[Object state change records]
Segment Open
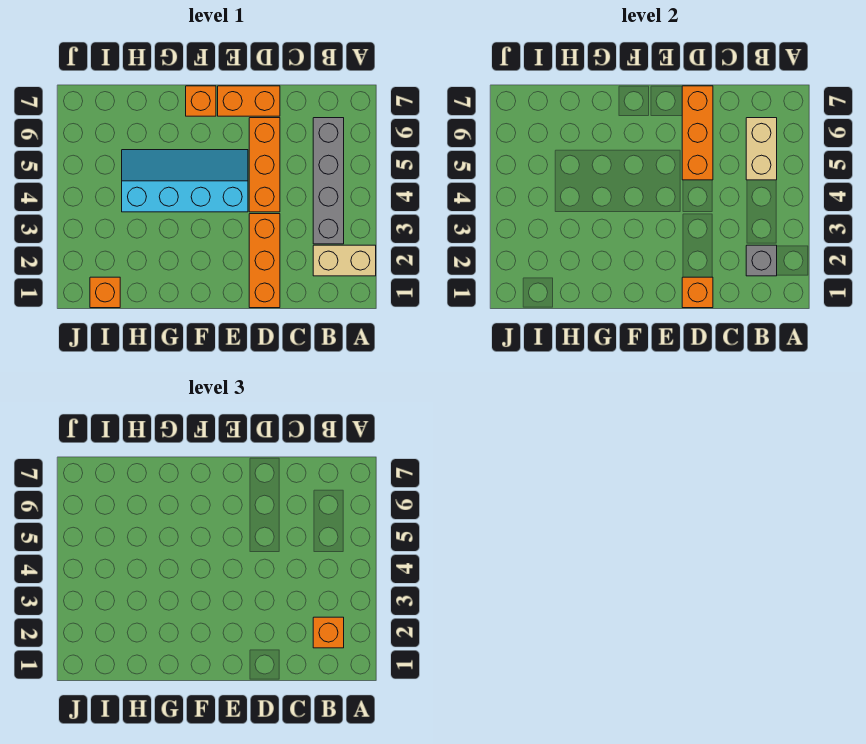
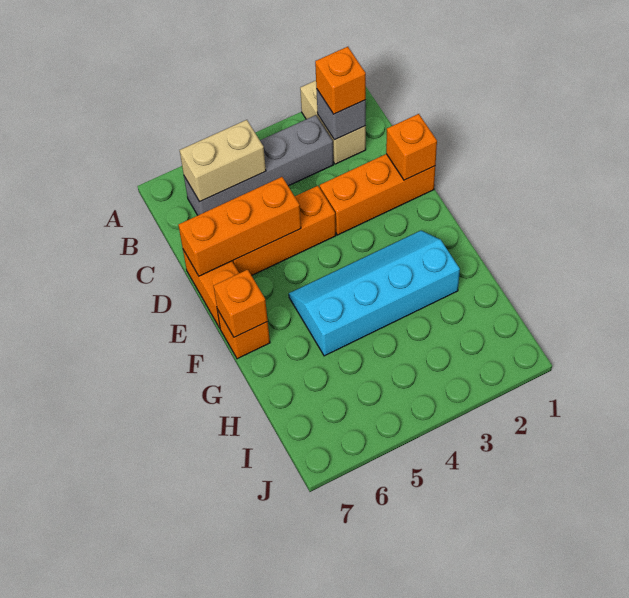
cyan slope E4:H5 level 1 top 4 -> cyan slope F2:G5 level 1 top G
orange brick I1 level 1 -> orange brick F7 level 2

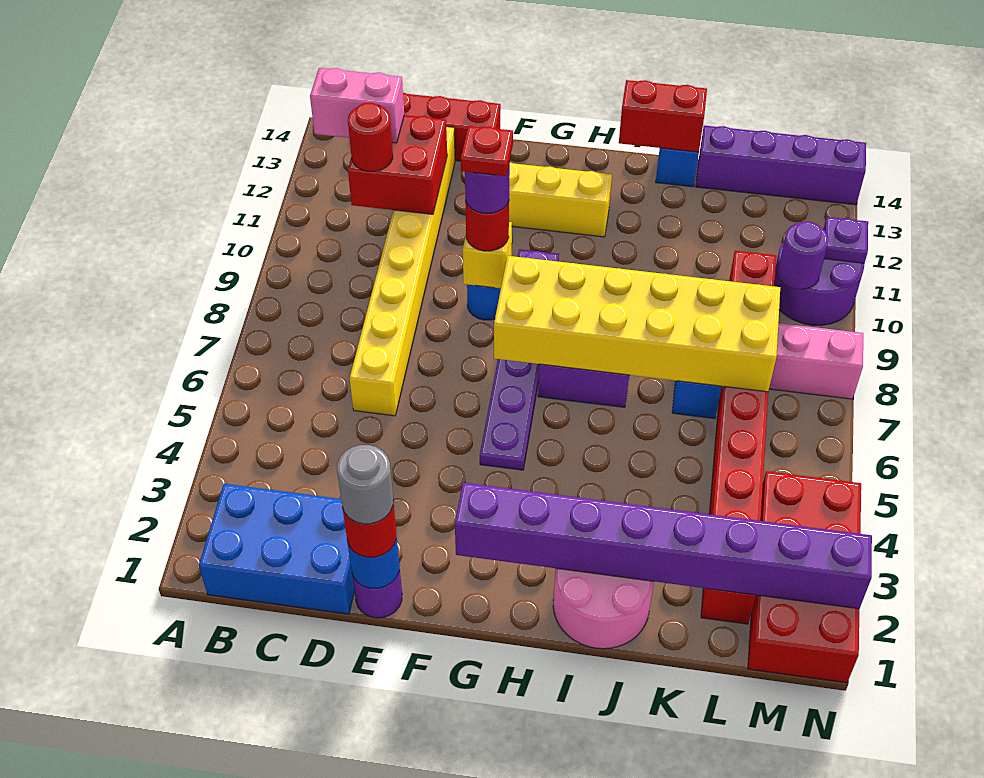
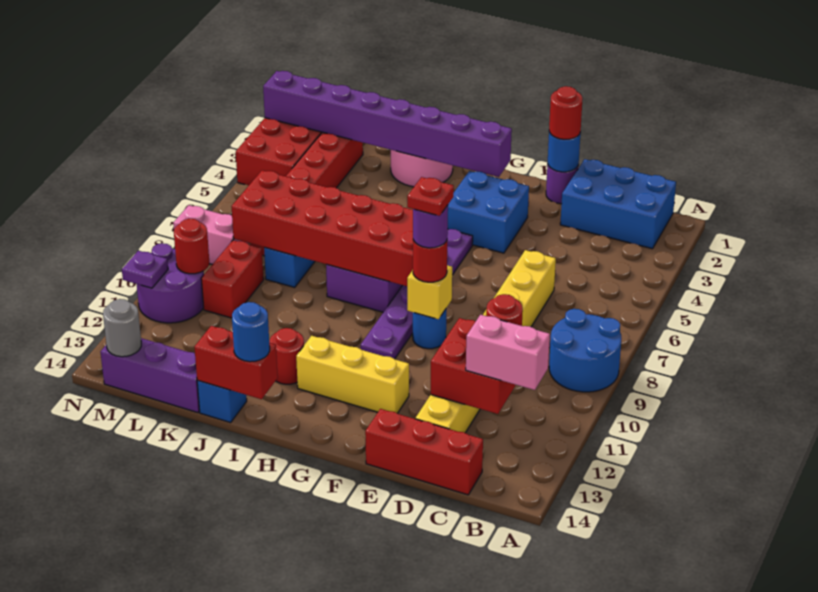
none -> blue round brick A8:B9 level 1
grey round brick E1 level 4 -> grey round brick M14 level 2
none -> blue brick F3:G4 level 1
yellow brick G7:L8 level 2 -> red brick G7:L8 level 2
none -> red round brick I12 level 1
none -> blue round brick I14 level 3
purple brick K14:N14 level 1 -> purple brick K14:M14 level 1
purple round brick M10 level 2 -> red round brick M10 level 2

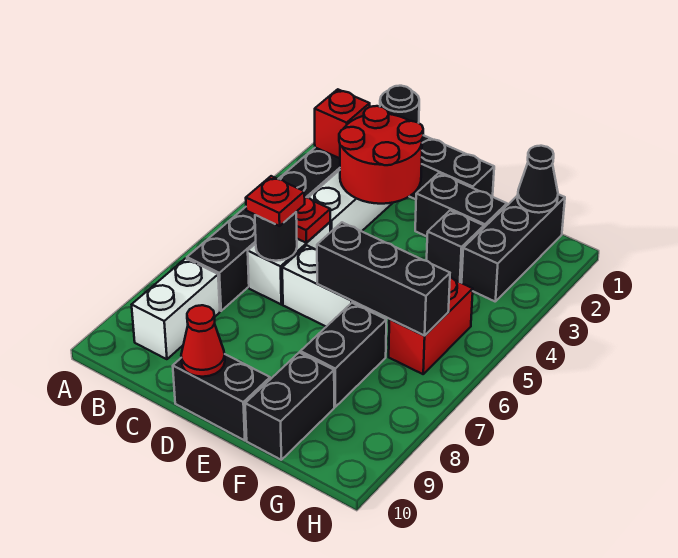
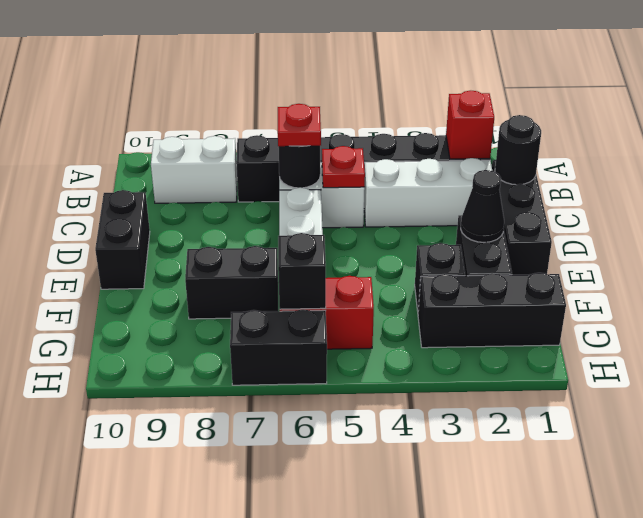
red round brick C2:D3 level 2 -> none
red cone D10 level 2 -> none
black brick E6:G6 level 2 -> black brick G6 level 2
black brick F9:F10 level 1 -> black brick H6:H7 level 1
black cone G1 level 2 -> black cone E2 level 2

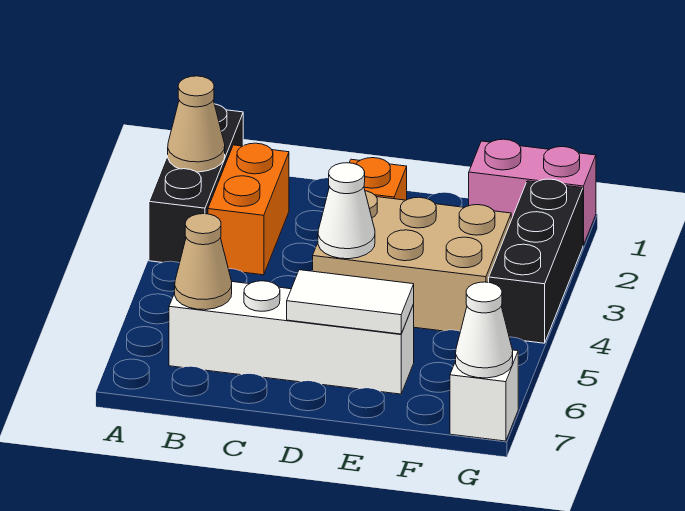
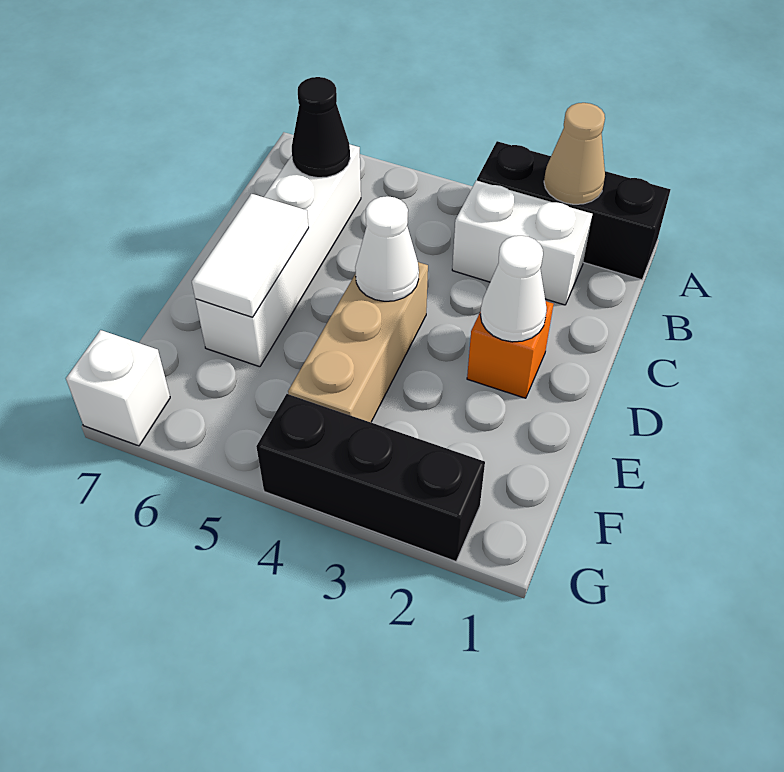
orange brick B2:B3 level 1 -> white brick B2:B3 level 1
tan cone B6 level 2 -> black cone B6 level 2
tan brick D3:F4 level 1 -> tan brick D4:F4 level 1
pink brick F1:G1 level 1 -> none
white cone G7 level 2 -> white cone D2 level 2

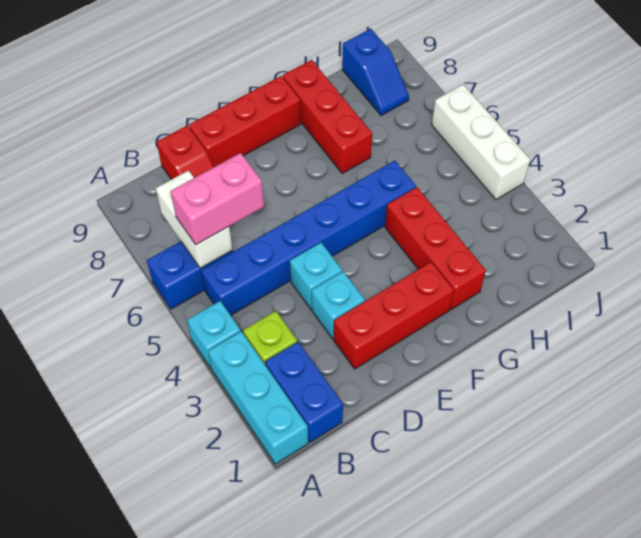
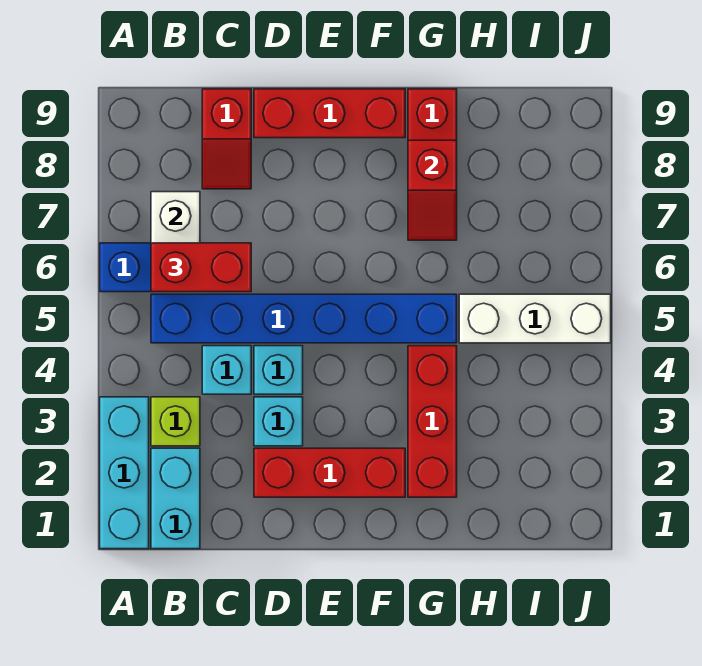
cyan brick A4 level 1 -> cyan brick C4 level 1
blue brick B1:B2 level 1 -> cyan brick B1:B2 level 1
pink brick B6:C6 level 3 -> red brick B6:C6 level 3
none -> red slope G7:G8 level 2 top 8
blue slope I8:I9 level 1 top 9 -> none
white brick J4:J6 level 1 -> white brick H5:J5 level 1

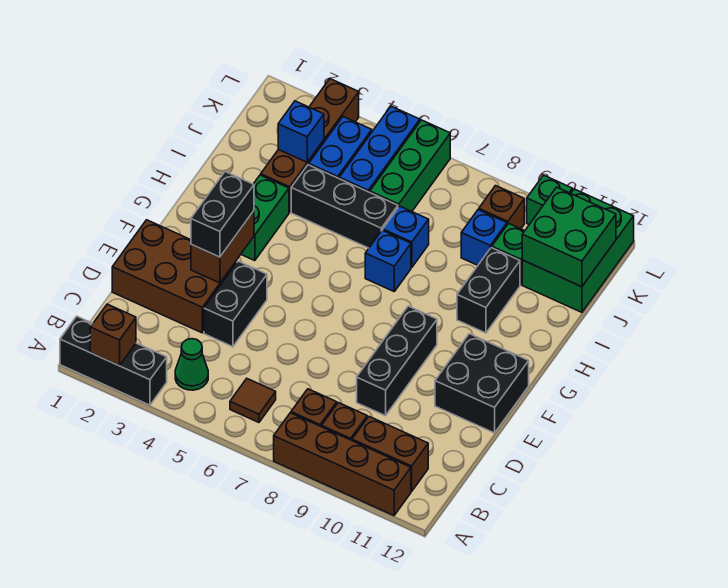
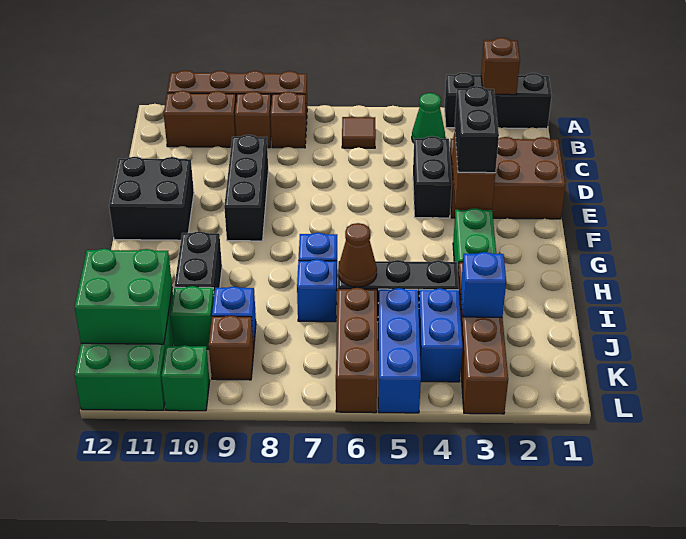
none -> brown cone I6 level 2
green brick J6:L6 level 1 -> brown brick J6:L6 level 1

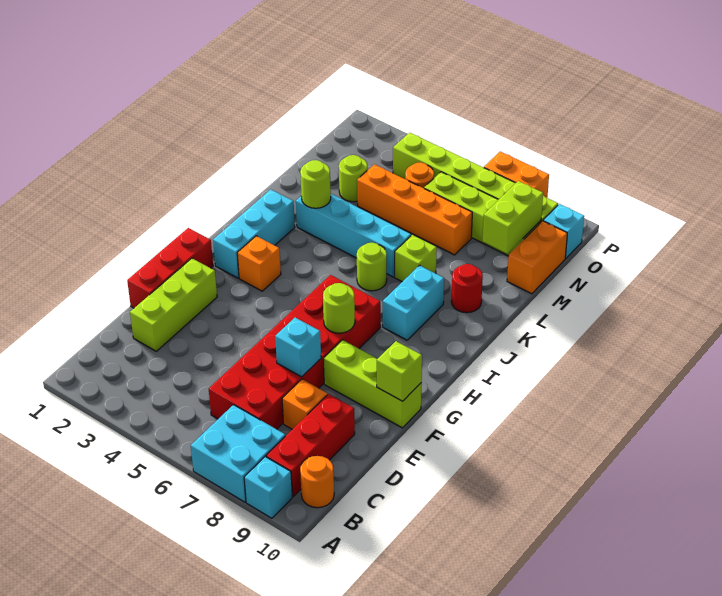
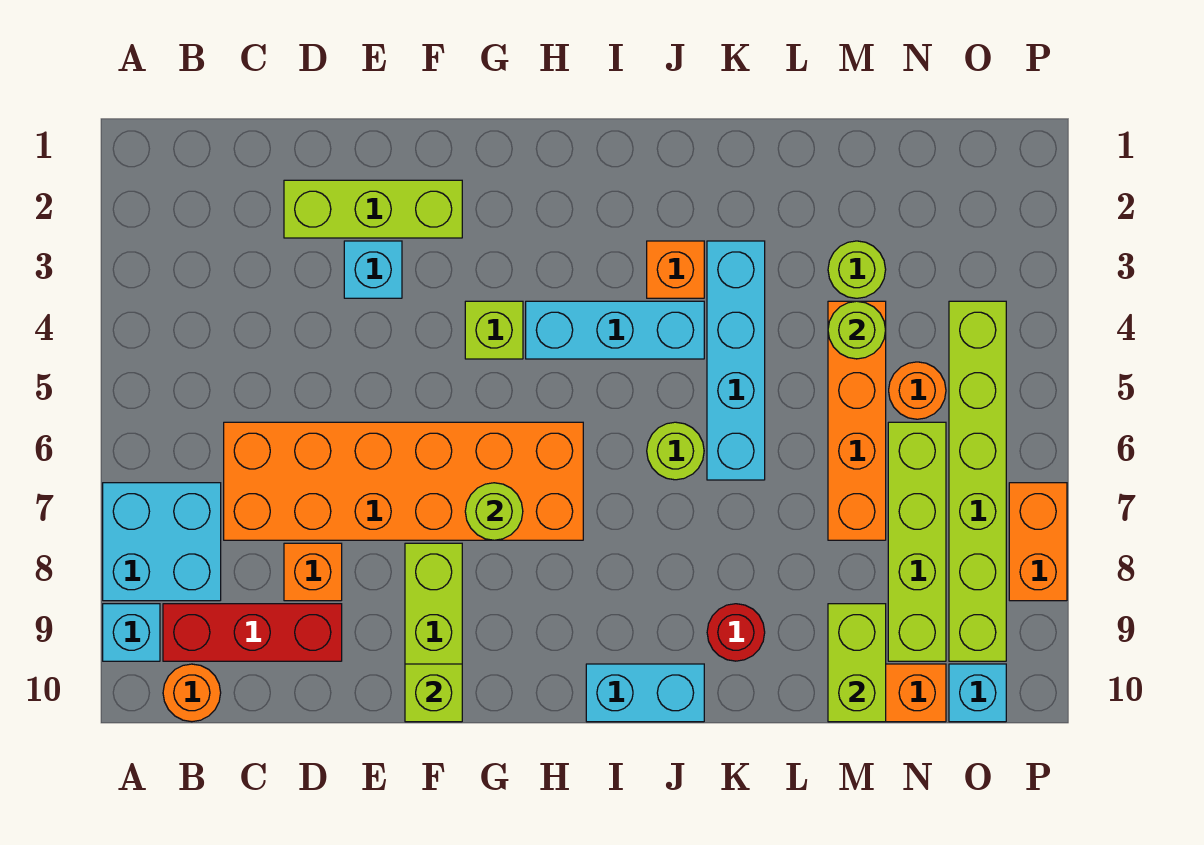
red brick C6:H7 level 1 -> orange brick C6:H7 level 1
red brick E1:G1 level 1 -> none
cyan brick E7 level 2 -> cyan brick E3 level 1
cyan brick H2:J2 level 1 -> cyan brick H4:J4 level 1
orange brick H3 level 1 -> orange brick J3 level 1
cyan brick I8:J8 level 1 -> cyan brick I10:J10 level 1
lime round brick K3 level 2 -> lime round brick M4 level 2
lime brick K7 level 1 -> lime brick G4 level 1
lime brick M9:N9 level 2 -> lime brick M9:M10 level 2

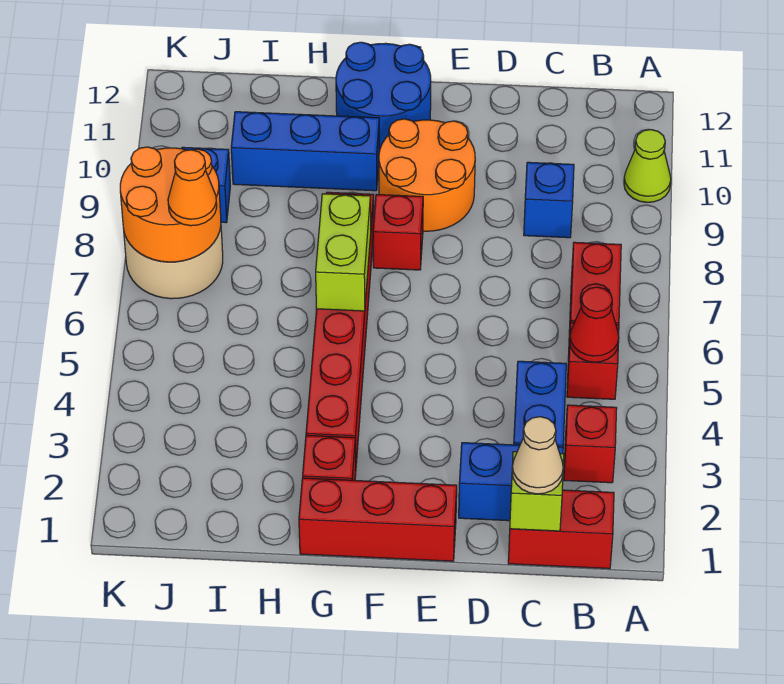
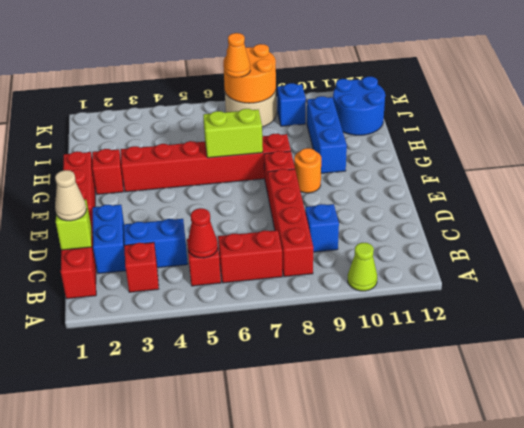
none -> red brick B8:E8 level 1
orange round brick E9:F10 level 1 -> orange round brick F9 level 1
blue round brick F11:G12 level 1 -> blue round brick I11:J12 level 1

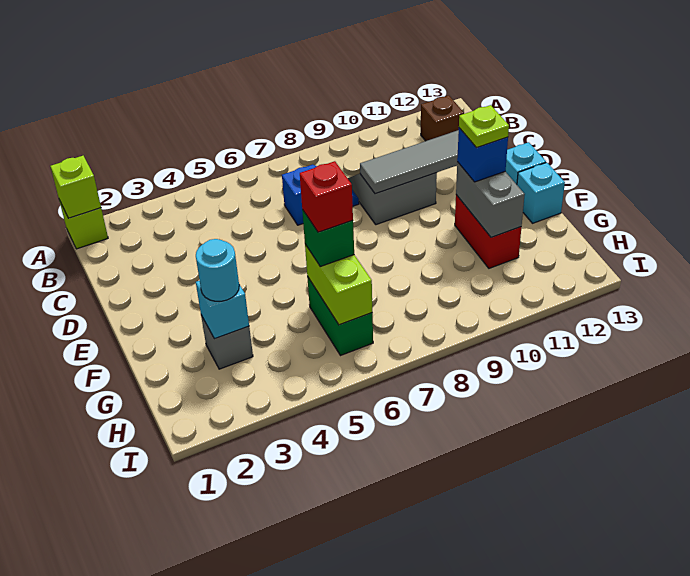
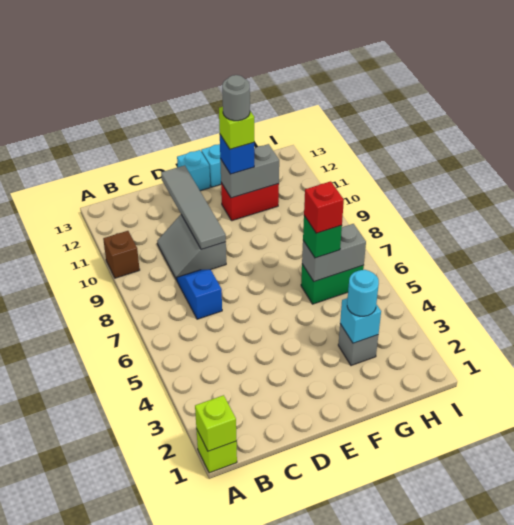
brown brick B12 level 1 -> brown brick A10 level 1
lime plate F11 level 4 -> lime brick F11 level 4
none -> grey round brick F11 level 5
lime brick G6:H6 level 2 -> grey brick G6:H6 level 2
Segment Closed
Nothing but a number is wanted: how many lines in the records above include "orange".

**Solved problem**: 5